*TASK STATEMENT:*
There is a line containing "List objects with" in the records below. Repeat it and every line after it, exactly, through the final line, but no pictures.

*INFORMATION SHOWN:*
>>>

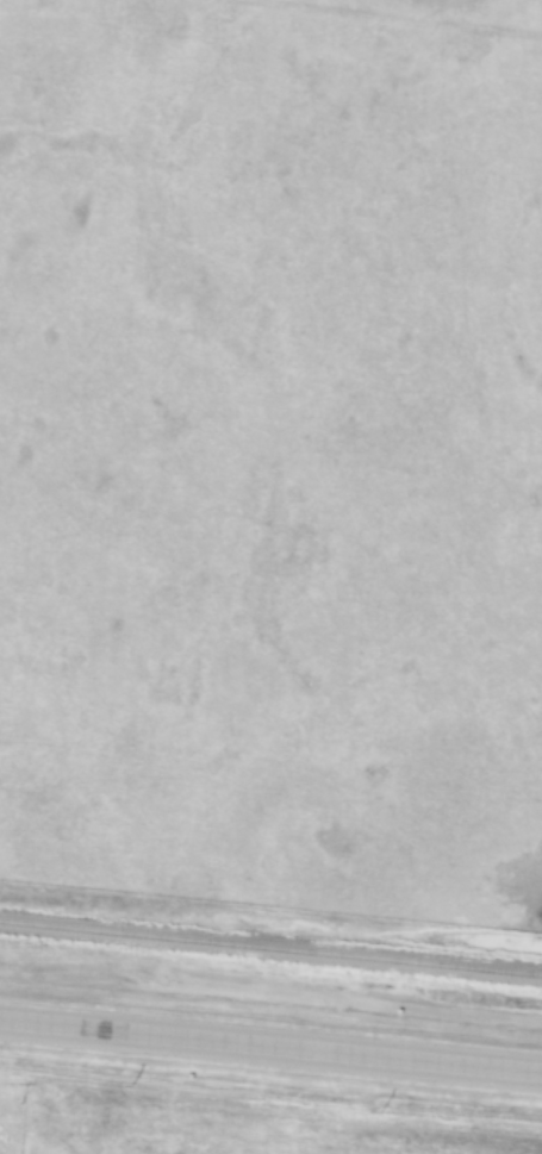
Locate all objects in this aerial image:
railway: (271, 948)
road: (271, 1042)

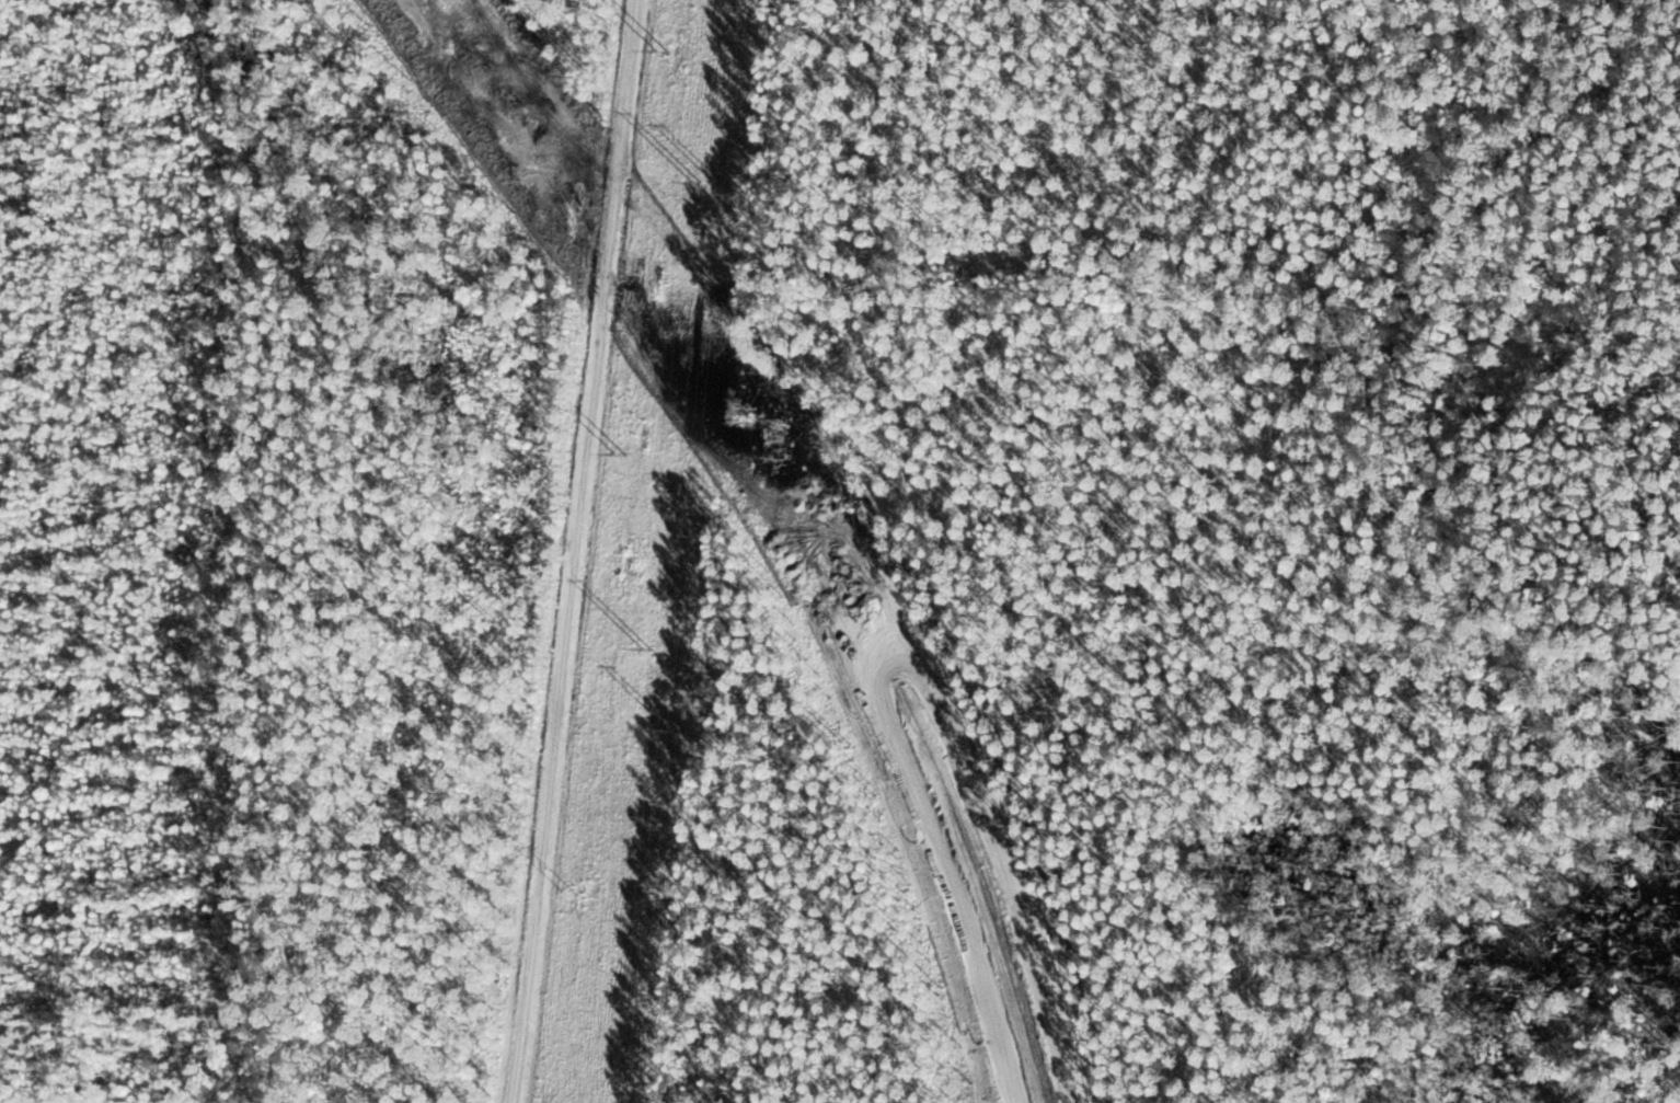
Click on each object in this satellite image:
power tower: (661, 40)
power tower: (727, 213)
power tower: (687, 258)
power tower: (616, 475)
power tower: (673, 728)
power tower: (637, 736)
power tower: (570, 895)

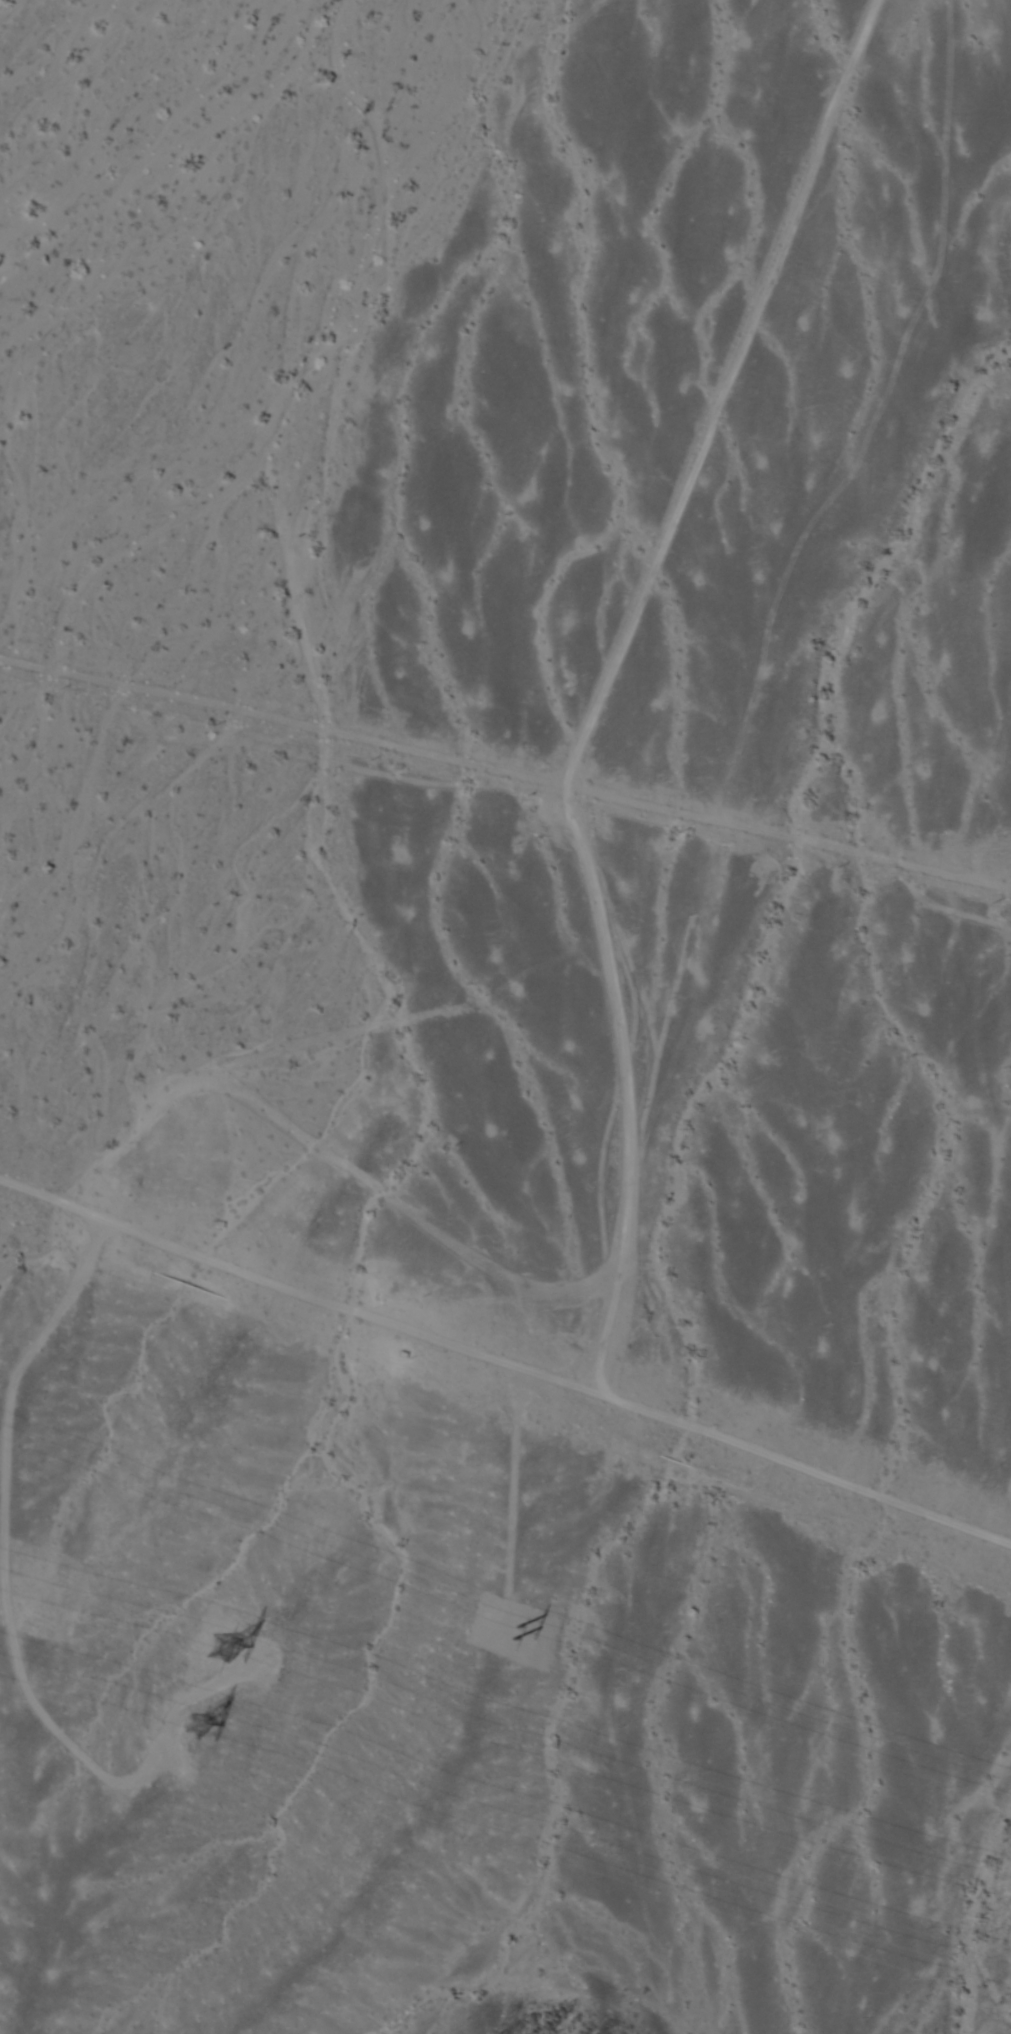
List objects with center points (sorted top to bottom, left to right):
road: (506, 772)
building: (401, 1351)
road: (505, 1362)
power tower: (512, 1637)
power tower: (214, 1650)
power tower: (186, 1720)

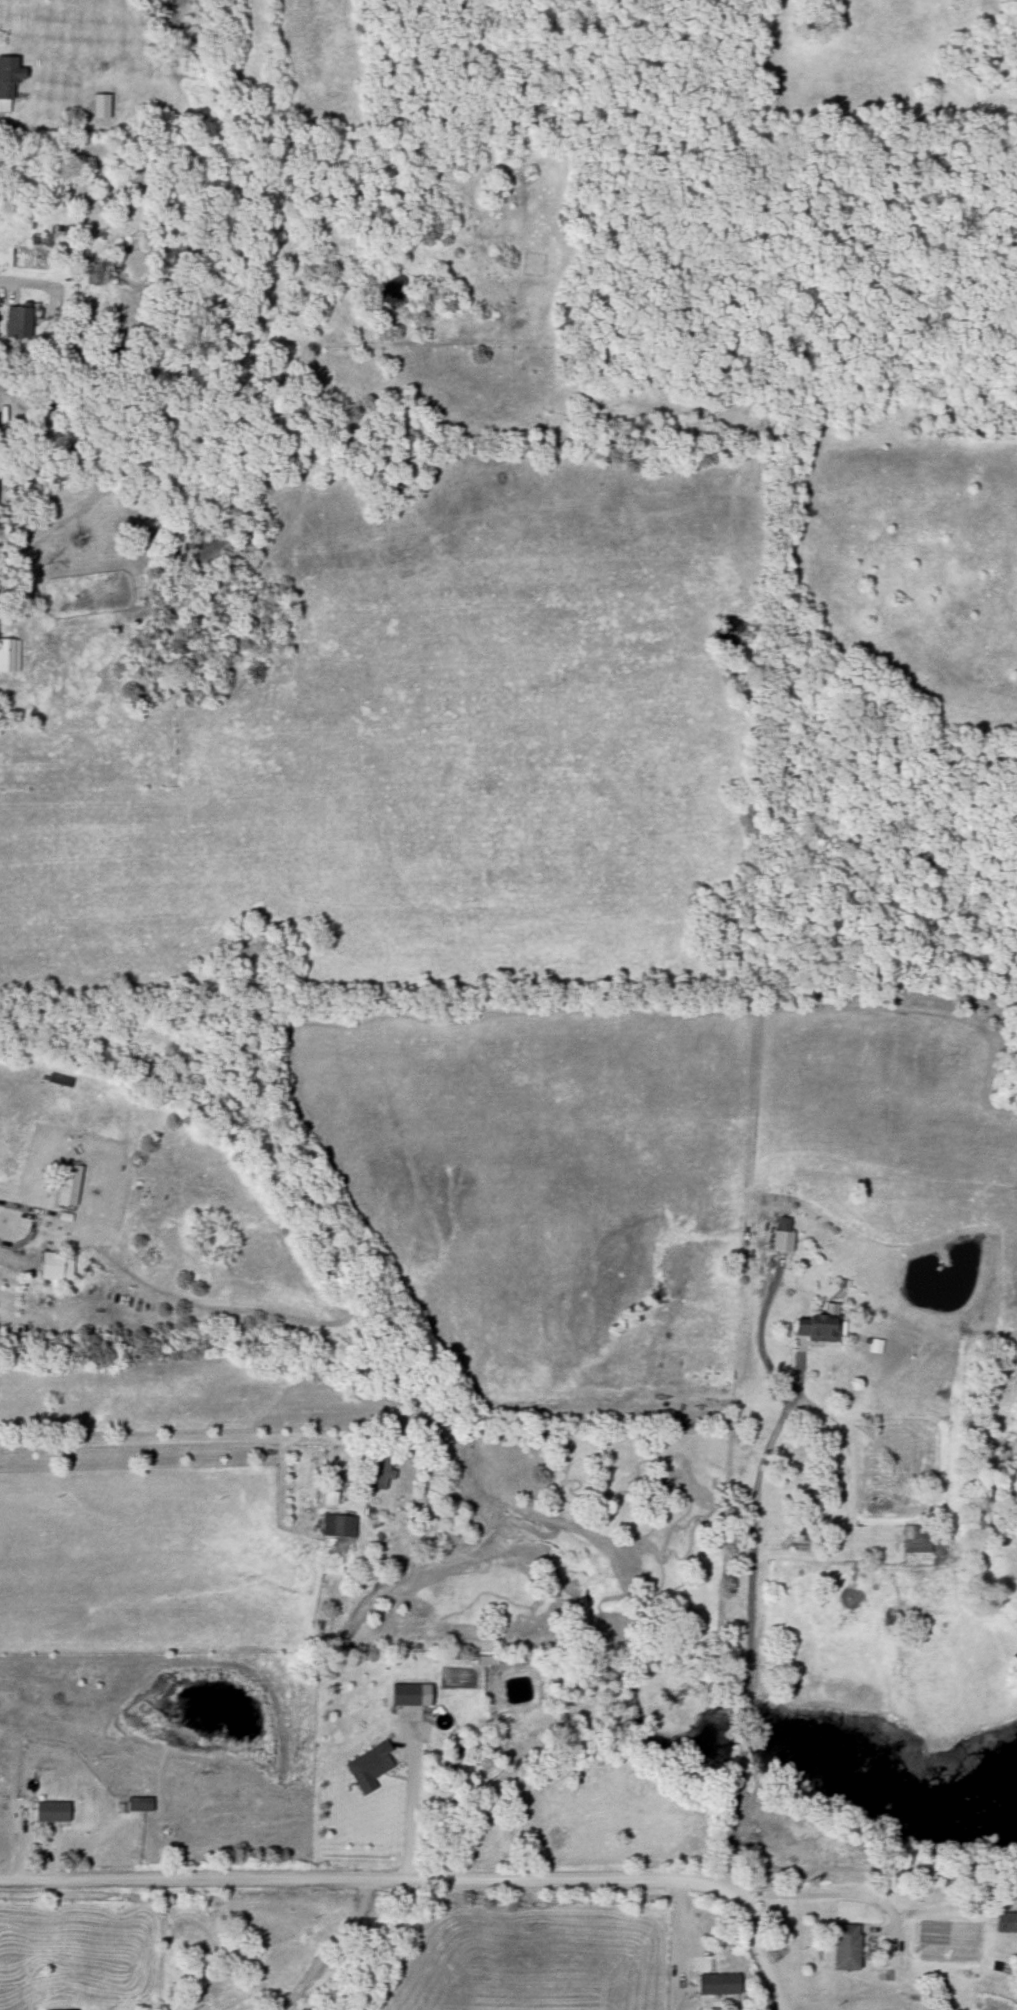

<<<

*FINAL ANSWER:*
List objects with center points (sorted top to bottom, left to right):
road: (506, 772)
building: (401, 1351)
road: (505, 1362)
power tower: (512, 1637)
power tower: (214, 1650)
power tower: (186, 1720)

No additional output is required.